[Before-and-after scene images]
>>>>>
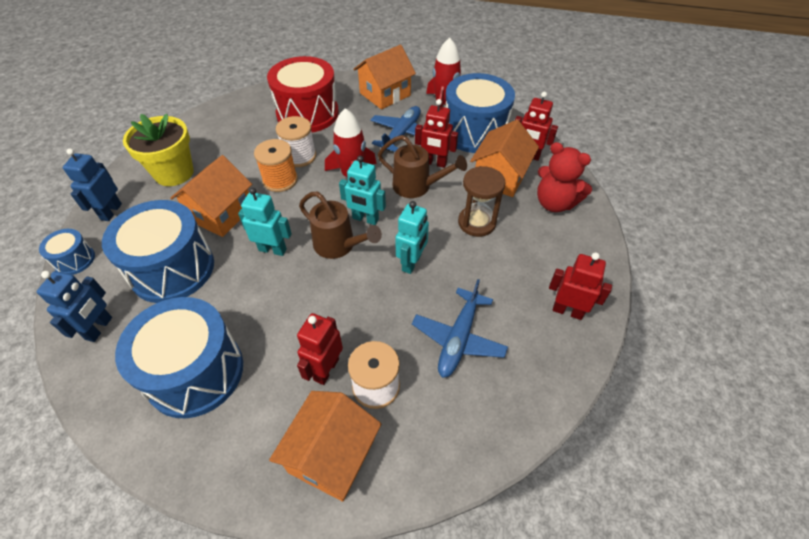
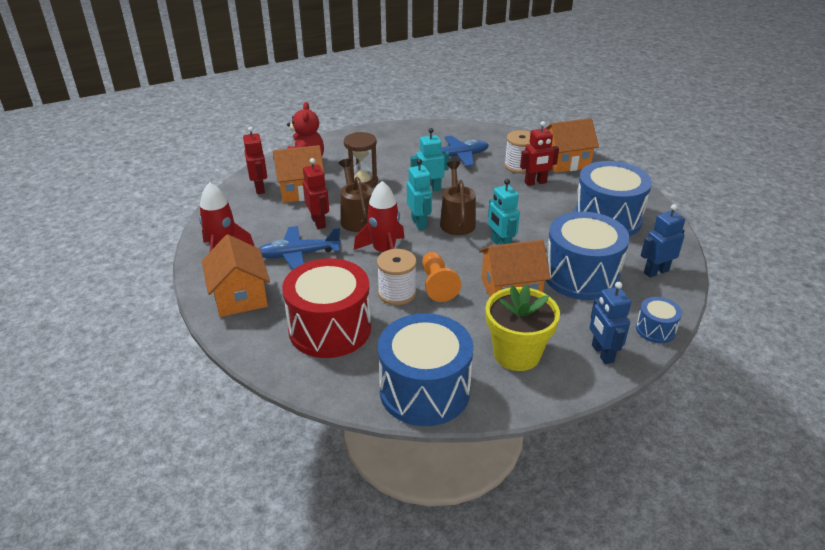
camera: 130 degrees left, 15 degrees down
(111, 212) = (602, 353): blue robot -> blue robot turned 105 degrees clockwise
(280, 180) = (437, 285): orange spool -> orange pawn
(385, 94) = (240, 297): orange house -> orange house turned 60 degrees clockwise
(474, 132) = (253, 221): blue drum -> blue drum (424, 390)
(567, 311) = (392, 136): red robot -> none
<<<<<
The requested lines run from the one with "(474, 132) = (253, 221): blue" through the last line of the records. Return them exactly.

(474, 132) = (253, 221): blue drum -> blue drum (424, 390)
(567, 311) = (392, 136): red robot -> none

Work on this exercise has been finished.